THE PROBLEM
The answer must consist of each line below that contains the word "pencil", copied in full.

DATASET EXCERPTS
----------
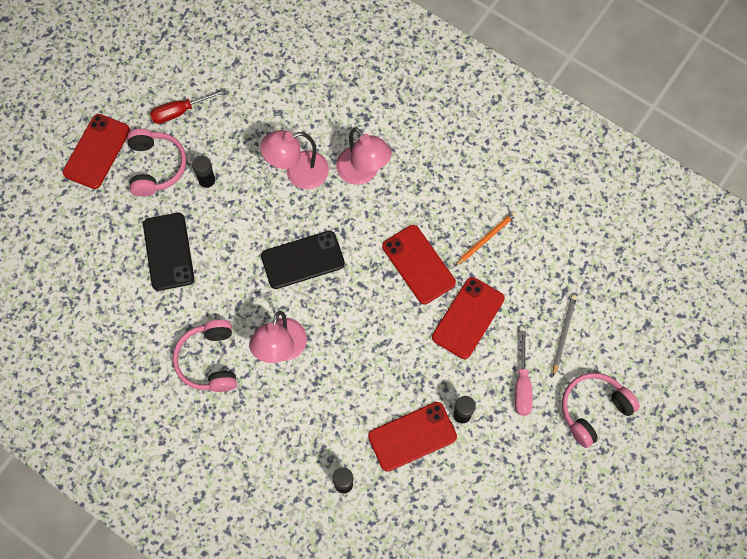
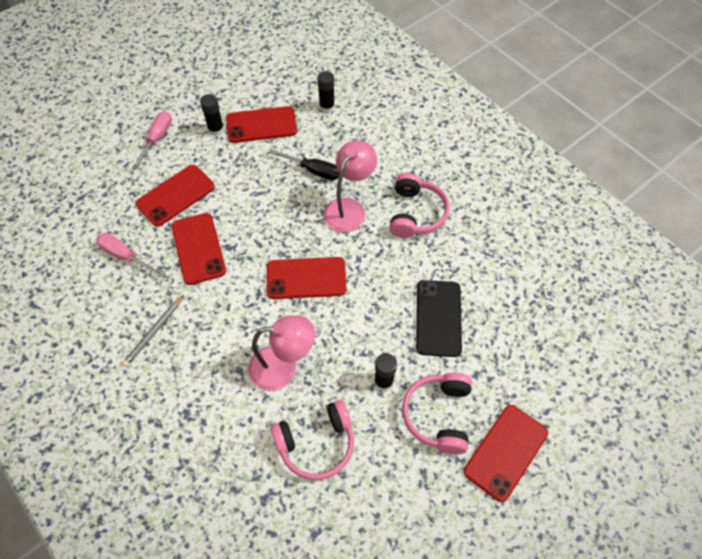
camera: 165 degrees left, 10 degrees down
(180, 111) = (398, 479): red screwdriver -> none
(303, 260) = (306, 278): black phone -> red phone
(333, 387) = (313, 170): none -> black screwdriver
(363, 173) = (215, 350): pink lamp -> none
(486, 239) = (125, 256): orange pencil -> pink screwdriver
(563, 334) = (102, 166): grey pencil -> grey pencil (154, 332)
(593, 409) = (111, 112): pink headphones -> pink headphones (316, 444)

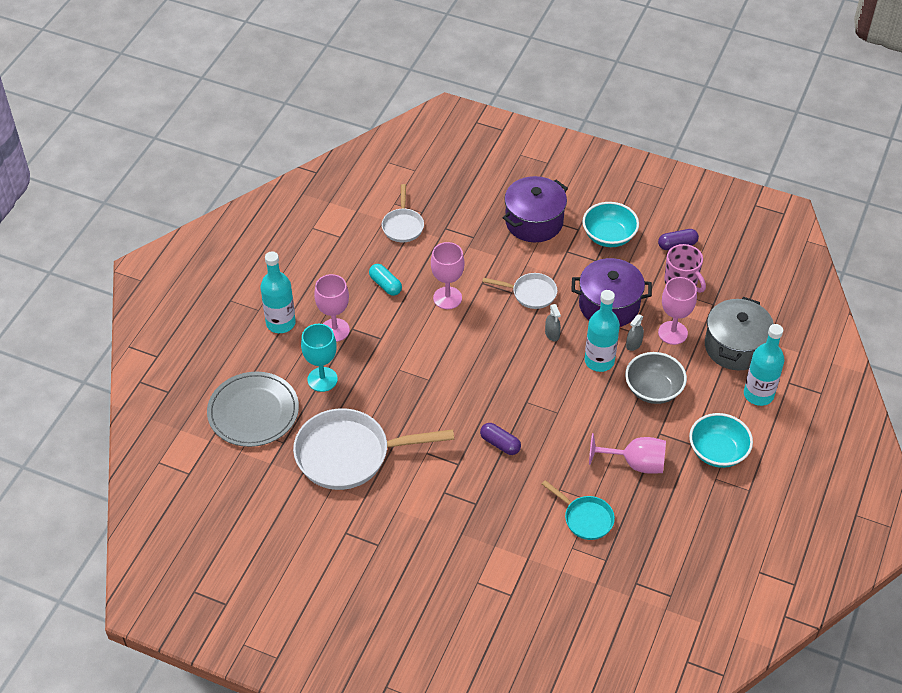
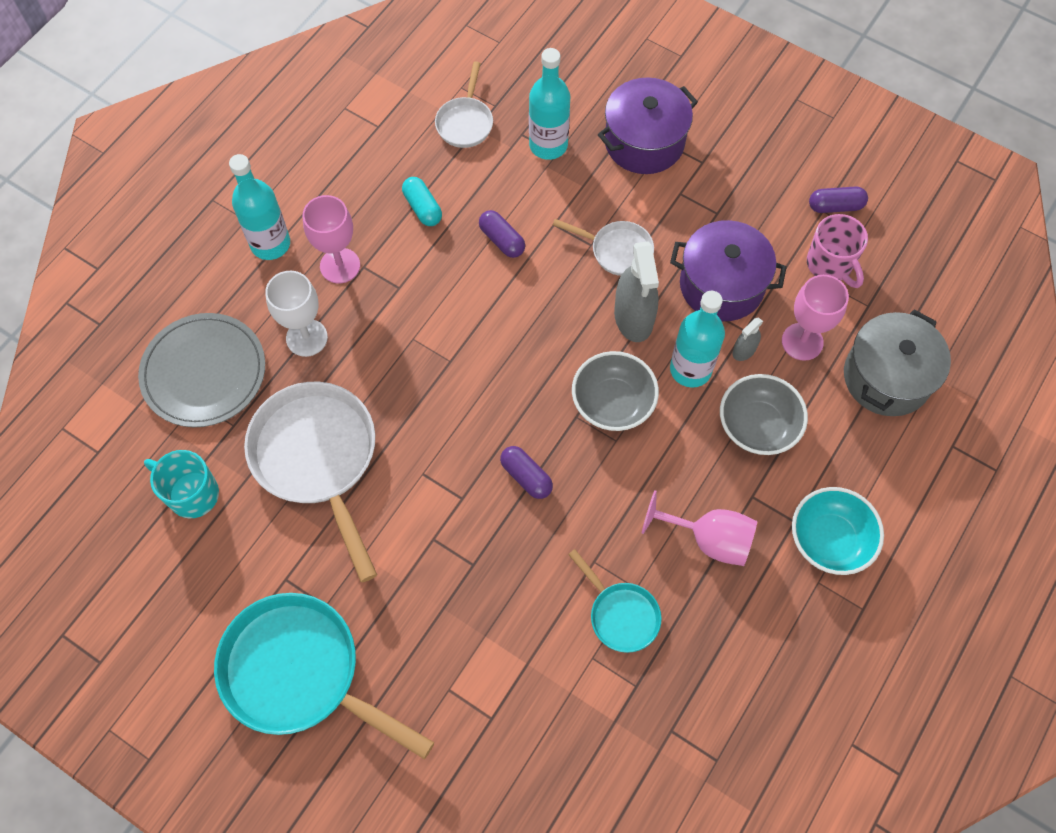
camera: 10 degrees right, 15 degrees up
(265, 489) = (192, 494): none -> turquoise mug
(322, 379) = (307, 338): turquoise goblet -> white goblet
(350, 454) = (318, 459): white pan -> white pan turned 60 degrees clockwise
(371, 588) = (300, 673): none -> turquoise pan
(447, 298) = (502, 240): pink goblet -> purple capsule
(550, 389) = (613, 403): none -> grey bowl
(552, 334) = (633, 317): grey spray bottle -> grey spray bottle, size x2.05
(609, 236) = (743, 179): turquoise bowl -> none
(758, 394) = (905, 458): turquoise bottle -> turquoise bottle (548, 145)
----------
RESULT
(486, 239) = (125, 256): orange pencil -> pink screwdriver
(563, 334) = (102, 166): grey pencil -> grey pencil (154, 332)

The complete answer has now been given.